Please copy every one of the records below word for word, with nothing changed.

Dataset records
--- START ---
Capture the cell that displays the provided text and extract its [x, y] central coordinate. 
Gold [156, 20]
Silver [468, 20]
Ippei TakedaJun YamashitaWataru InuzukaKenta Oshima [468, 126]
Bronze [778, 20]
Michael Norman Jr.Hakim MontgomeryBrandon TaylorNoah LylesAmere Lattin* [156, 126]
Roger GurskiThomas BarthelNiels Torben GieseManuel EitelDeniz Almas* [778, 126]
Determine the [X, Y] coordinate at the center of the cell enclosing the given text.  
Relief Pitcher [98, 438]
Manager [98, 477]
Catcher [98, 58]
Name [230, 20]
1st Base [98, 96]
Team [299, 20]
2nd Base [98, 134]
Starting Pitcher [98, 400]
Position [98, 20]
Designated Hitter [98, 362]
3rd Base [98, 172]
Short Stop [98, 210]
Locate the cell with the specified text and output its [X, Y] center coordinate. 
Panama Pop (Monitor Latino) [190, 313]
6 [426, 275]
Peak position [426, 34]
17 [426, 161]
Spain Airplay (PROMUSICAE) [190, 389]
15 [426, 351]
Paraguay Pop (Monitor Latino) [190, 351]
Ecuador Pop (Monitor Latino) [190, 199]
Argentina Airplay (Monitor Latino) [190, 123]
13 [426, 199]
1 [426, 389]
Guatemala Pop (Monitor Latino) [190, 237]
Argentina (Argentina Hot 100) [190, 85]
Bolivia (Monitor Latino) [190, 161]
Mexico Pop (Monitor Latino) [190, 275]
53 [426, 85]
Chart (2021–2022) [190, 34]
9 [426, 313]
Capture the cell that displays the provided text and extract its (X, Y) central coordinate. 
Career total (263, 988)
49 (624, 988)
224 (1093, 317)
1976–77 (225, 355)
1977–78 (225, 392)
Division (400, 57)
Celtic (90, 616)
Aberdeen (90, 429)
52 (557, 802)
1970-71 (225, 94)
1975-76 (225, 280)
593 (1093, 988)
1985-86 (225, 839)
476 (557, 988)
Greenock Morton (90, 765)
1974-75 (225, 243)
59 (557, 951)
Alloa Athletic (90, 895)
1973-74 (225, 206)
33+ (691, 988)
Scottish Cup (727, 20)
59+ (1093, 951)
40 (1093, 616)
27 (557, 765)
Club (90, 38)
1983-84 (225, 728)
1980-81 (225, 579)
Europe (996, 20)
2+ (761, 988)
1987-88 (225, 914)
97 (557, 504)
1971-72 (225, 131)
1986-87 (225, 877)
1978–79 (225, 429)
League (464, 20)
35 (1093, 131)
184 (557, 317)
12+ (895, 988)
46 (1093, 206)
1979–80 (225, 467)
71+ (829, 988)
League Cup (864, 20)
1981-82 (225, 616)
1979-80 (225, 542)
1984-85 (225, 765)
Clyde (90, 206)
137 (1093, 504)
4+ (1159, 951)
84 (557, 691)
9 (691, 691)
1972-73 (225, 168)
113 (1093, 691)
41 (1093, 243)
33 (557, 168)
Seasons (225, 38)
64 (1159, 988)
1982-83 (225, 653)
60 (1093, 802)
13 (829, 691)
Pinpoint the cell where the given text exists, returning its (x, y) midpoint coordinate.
--- END ---
RESPONSE TO THIS TASK:
Capture the cell that displays the provided text and extract its [x, y] central coordinate. 
Gold [156, 20]
Silver [468, 20]
Ippei TakedaJun YamashitaWataru InuzukaKenta Oshima [468, 126]
Bronze [778, 20]
Michael Norman Jr.Hakim MontgomeryBrandon TaylorNoah LylesAmere Lattin* [156, 126]
Roger GurskiThomas BarthelNiels Torben GieseManuel EitelDeniz Almas* [778, 126]
Determine the [X, Y] coordinate at the center of the cell enclosing the given text.  
Relief Pitcher [98, 438]
Manager [98, 477]
Catcher [98, 58]
Name [230, 20]
1st Base [98, 96]
Team [299, 20]
2nd Base [98, 134]
Starting Pitcher [98, 400]
Position [98, 20]
Designated Hitter [98, 362]
3rd Base [98, 172]
Short Stop [98, 210]
Locate the cell with the specified text and output its [X, Y] center coordinate. 
Panama Pop (Monitor Latino) [190, 313]
6 [426, 275]
Peak position [426, 34]
17 [426, 161]
Spain Airplay (PROMUSICAE) [190, 389]
15 [426, 351]
Paraguay Pop (Monitor Latino) [190, 351]
Ecuador Pop (Monitor Latino) [190, 199]
Argentina Airplay (Monitor Latino) [190, 123]
13 [426, 199]
1 [426, 389]
Guatemala Pop (Monitor Latino) [190, 237]
Argentina (Argentina Hot 100) [190, 85]
Bolivia (Monitor Latino) [190, 161]
Mexico Pop (Monitor Latino) [190, 275]
53 [426, 85]
Chart (2021–2022) [190, 34]
9 [426, 313]
Capture the cell that displays the provided text and extract its (X, Y) central coordinate. 
Career total (263, 988)
49 (624, 988)
224 (1093, 317)
1976–77 (225, 355)
1977–78 (225, 392)
Division (400, 57)
Celtic (90, 616)
Aberdeen (90, 429)
52 (557, 802)
1970-71 (225, 94)
1975-76 (225, 280)
593 (1093, 988)
1985-86 (225, 839)
476 (557, 988)
Greenock Morton (90, 765)
1974-75 (225, 243)
59 (557, 951)
Alloa Athletic (90, 895)
1973-74 (225, 206)
33+ (691, 988)
Scottish Cup (727, 20)
59+ (1093, 951)
40 (1093, 616)
27 (557, 765)
Club (90, 38)
1983-84 (225, 728)
1980-81 (225, 579)
Europe (996, 20)
2+ (761, 988)
1987-88 (225, 914)
97 (557, 504)
1971-72 (225, 131)
1986-87 (225, 877)
1978–79 (225, 429)
League (464, 20)
35 (1093, 131)
184 (557, 317)
12+ (895, 988)
46 (1093, 206)
1979–80 (225, 467)
71+ (829, 988)
League Cup (864, 20)
1981-82 (225, 616)
1979-80 (225, 542)
1984-85 (225, 765)
Clyde (90, 206)
137 (1093, 504)
4+ (1159, 951)
84 (557, 691)
9 (691, 691)
1972-73 (225, 168)
113 (1093, 691)
41 (1093, 243)
33 (557, 168)
Seasons (225, 38)
64 (1159, 988)
1982-83 (225, 653)
60 (1093, 802)
13 (829, 691)
Pinpoint the cell where the given text exists, returning its (x, y) midpoint coordinate.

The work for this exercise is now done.